- [What to work on]
Your task is to retype each line of the data below exactly.

Data shown START

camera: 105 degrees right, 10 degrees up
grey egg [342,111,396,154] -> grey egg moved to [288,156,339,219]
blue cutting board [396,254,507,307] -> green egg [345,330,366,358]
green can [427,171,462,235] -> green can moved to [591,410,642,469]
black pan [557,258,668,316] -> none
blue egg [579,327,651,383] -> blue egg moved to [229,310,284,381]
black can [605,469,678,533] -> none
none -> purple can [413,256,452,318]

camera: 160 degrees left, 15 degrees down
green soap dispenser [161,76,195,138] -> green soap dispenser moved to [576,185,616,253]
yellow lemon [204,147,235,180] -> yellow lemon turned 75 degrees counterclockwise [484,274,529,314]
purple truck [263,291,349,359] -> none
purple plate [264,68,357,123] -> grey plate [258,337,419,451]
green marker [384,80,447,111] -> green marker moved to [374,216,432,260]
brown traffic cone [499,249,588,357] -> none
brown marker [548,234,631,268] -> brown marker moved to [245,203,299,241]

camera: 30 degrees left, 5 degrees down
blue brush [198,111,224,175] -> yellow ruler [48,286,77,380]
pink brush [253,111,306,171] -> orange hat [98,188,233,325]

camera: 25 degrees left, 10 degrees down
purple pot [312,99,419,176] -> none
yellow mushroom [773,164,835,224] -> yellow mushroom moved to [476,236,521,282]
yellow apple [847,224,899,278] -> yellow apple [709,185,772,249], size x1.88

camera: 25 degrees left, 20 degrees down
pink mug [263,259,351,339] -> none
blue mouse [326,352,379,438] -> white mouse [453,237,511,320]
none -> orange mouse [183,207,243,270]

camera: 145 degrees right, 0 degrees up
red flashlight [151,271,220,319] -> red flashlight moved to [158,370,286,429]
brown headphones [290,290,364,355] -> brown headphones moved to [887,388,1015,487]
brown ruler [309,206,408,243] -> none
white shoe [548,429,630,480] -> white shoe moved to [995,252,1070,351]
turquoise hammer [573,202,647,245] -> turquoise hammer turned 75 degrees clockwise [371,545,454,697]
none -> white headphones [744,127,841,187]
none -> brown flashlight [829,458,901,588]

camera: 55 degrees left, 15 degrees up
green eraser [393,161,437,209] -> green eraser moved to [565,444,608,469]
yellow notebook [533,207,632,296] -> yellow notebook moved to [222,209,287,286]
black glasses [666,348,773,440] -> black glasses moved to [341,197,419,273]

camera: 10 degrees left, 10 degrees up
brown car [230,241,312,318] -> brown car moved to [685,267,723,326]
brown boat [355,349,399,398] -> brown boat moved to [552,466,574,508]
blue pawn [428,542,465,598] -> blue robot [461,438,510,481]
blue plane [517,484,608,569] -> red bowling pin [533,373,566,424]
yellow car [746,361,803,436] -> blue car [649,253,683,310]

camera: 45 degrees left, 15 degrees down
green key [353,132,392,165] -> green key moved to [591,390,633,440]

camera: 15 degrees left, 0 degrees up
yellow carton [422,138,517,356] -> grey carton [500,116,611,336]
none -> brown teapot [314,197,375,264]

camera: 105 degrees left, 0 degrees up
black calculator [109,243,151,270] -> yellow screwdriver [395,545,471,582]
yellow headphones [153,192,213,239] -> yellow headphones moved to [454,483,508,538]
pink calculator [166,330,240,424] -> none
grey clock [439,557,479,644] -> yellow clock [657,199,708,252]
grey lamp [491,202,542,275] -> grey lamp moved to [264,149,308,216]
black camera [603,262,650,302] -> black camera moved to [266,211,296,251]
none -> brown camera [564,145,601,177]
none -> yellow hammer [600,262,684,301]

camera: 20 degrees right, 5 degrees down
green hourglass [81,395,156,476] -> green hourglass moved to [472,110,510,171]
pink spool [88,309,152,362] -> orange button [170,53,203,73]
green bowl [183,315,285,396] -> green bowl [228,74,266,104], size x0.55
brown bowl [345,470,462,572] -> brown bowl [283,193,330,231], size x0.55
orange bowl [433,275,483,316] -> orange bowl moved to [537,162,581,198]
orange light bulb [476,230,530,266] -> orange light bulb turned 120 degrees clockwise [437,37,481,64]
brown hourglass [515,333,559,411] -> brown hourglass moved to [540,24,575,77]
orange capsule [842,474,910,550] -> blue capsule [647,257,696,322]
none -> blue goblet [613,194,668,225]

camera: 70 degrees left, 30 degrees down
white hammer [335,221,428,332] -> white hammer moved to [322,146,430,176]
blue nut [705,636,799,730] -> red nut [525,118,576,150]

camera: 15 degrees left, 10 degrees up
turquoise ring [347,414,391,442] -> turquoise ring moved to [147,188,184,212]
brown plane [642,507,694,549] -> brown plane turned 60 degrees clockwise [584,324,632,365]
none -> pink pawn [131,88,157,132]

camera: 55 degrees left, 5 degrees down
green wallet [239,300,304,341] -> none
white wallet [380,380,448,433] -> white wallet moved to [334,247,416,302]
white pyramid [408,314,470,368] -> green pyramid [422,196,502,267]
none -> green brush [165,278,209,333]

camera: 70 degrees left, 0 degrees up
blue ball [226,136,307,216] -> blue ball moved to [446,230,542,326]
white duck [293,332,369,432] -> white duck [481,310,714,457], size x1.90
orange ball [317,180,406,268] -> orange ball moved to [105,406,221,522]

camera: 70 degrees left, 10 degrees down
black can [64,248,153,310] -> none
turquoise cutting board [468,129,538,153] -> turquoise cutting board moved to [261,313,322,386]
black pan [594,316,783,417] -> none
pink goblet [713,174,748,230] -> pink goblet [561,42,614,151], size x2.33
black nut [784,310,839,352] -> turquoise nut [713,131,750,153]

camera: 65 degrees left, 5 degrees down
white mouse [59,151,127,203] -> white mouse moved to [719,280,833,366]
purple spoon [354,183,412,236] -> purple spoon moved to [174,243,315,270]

Data shown END

- [Reply to the task]
camera: 105 degrees right, 10 degrees up
grey egg [342,111,396,154] -> grey egg moved to [288,156,339,219]
blue cutting board [396,254,507,307] -> green egg [345,330,366,358]
green can [427,171,462,235] -> green can moved to [591,410,642,469]
black pan [557,258,668,316] -> none
blue egg [579,327,651,383] -> blue egg moved to [229,310,284,381]
black can [605,469,678,533] -> none
none -> purple can [413,256,452,318]

camera: 160 degrees left, 15 degrees down
green soap dispenser [161,76,195,138] -> green soap dispenser moved to [576,185,616,253]
yellow lemon [204,147,235,180] -> yellow lemon turned 75 degrees counterclockwise [484,274,529,314]
purple truck [263,291,349,359] -> none
purple plate [264,68,357,123] -> grey plate [258,337,419,451]
green marker [384,80,447,111] -> green marker moved to [374,216,432,260]
brown traffic cone [499,249,588,357] -> none
brown marker [548,234,631,268] -> brown marker moved to [245,203,299,241]

camera: 30 degrees left, 5 degrees down
blue brush [198,111,224,175] -> yellow ruler [48,286,77,380]
pink brush [253,111,306,171] -> orange hat [98,188,233,325]

camera: 25 degrees left, 10 degrees down
purple pot [312,99,419,176] -> none
yellow mushroom [773,164,835,224] -> yellow mushroom moved to [476,236,521,282]
yellow apple [847,224,899,278] -> yellow apple [709,185,772,249], size x1.88

camera: 25 degrees left, 20 degrees down
pink mug [263,259,351,339] -> none
blue mouse [326,352,379,438] -> white mouse [453,237,511,320]
none -> orange mouse [183,207,243,270]

camera: 145 degrees right, 0 degrees up
red flashlight [151,271,220,319] -> red flashlight moved to [158,370,286,429]
brown headphones [290,290,364,355] -> brown headphones moved to [887,388,1015,487]
brown ruler [309,206,408,243] -> none
white shoe [548,429,630,480] -> white shoe moved to [995,252,1070,351]
turquoise hammer [573,202,647,245] -> turquoise hammer turned 75 degrees clockwise [371,545,454,697]
none -> white headphones [744,127,841,187]
none -> brown flashlight [829,458,901,588]

camera: 55 degrees left, 15 degrees up
green eraser [393,161,437,209] -> green eraser moved to [565,444,608,469]
yellow notebook [533,207,632,296] -> yellow notebook moved to [222,209,287,286]
black glasses [666,348,773,440] -> black glasses moved to [341,197,419,273]

camera: 10 degrees left, 10 degrees up
brown car [230,241,312,318] -> brown car moved to [685,267,723,326]
brown boat [355,349,399,398] -> brown boat moved to [552,466,574,508]
blue pawn [428,542,465,598] -> blue robot [461,438,510,481]
blue plane [517,484,608,569] -> red bowling pin [533,373,566,424]
yellow car [746,361,803,436] -> blue car [649,253,683,310]

camera: 45 degrees left, 15 degrees down
green key [353,132,392,165] -> green key moved to [591,390,633,440]

camera: 15 degrees left, 0 degrees up
yellow carton [422,138,517,356] -> grey carton [500,116,611,336]
none -> brown teapot [314,197,375,264]

camera: 105 degrees left, 0 degrees up
black calculator [109,243,151,270] -> yellow screwdriver [395,545,471,582]
yellow headphones [153,192,213,239] -> yellow headphones moved to [454,483,508,538]
pink calculator [166,330,240,424] -> none
grey clock [439,557,479,644] -> yellow clock [657,199,708,252]
grey lamp [491,202,542,275] -> grey lamp moved to [264,149,308,216]
black camera [603,262,650,302] -> black camera moved to [266,211,296,251]
none -> brown camera [564,145,601,177]
none -> yellow hammer [600,262,684,301]

camera: 20 degrees right, 5 degrees down
green hourglass [81,395,156,476] -> green hourglass moved to [472,110,510,171]
pink spool [88,309,152,362] -> orange button [170,53,203,73]
green bowl [183,315,285,396] -> green bowl [228,74,266,104], size x0.55
brown bowl [345,470,462,572] -> brown bowl [283,193,330,231], size x0.55
orange bowl [433,275,483,316] -> orange bowl moved to [537,162,581,198]
orange light bulb [476,230,530,266] -> orange light bulb turned 120 degrees clockwise [437,37,481,64]
brown hourglass [515,333,559,411] -> brown hourglass moved to [540,24,575,77]
orange capsule [842,474,910,550] -> blue capsule [647,257,696,322]
none -> blue goblet [613,194,668,225]

camera: 70 degrees left, 30 degrees down
white hammer [335,221,428,332] -> white hammer moved to [322,146,430,176]
blue nut [705,636,799,730] -> red nut [525,118,576,150]

camera: 15 degrees left, 10 degrees up
turquoise ring [347,414,391,442] -> turquoise ring moved to [147,188,184,212]
brown plane [642,507,694,549] -> brown plane turned 60 degrees clockwise [584,324,632,365]
none -> pink pawn [131,88,157,132]

camera: 55 degrees left, 5 degrees down
green wallet [239,300,304,341] -> none
white wallet [380,380,448,433] -> white wallet moved to [334,247,416,302]
white pyramid [408,314,470,368] -> green pyramid [422,196,502,267]
none -> green brush [165,278,209,333]

camera: 70 degrees left, 0 degrees up
blue ball [226,136,307,216] -> blue ball moved to [446,230,542,326]
white duck [293,332,369,432] -> white duck [481,310,714,457], size x1.90
orange ball [317,180,406,268] -> orange ball moved to [105,406,221,522]

camera: 70 degrees left, 10 degrees down
black can [64,248,153,310] -> none
turquoise cutting board [468,129,538,153] -> turquoise cutting board moved to [261,313,322,386]
black pan [594,316,783,417] -> none
pink goblet [713,174,748,230] -> pink goblet [561,42,614,151], size x2.33
black nut [784,310,839,352] -> turquoise nut [713,131,750,153]

camera: 65 degrees left, 5 degrees down
white mouse [59,151,127,203] -> white mouse moved to [719,280,833,366]
purple spoon [354,183,412,236] -> purple spoon moved to [174,243,315,270]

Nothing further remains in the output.